START RECORDS SHOWN

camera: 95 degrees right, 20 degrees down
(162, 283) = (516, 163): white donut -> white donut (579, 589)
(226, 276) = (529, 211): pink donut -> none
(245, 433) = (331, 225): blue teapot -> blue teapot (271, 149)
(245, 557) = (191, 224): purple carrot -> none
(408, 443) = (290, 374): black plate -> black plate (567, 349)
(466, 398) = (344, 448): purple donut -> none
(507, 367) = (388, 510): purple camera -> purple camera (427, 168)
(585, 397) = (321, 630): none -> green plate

END RECORDS SHOWN

**WHAT IS NEEDED:** Print all the data above word for word.

**THE ANSWER:**
camera: 95 degrees right, 20 degrees down
(162, 283) = (516, 163): white donut -> white donut (579, 589)
(226, 276) = (529, 211): pink donut -> none
(245, 433) = (331, 225): blue teapot -> blue teapot (271, 149)
(245, 557) = (191, 224): purple carrot -> none
(408, 443) = (290, 374): black plate -> black plate (567, 349)
(466, 398) = (344, 448): purple donut -> none
(507, 367) = (388, 510): purple camera -> purple camera (427, 168)
(585, 397) = (321, 630): none -> green plate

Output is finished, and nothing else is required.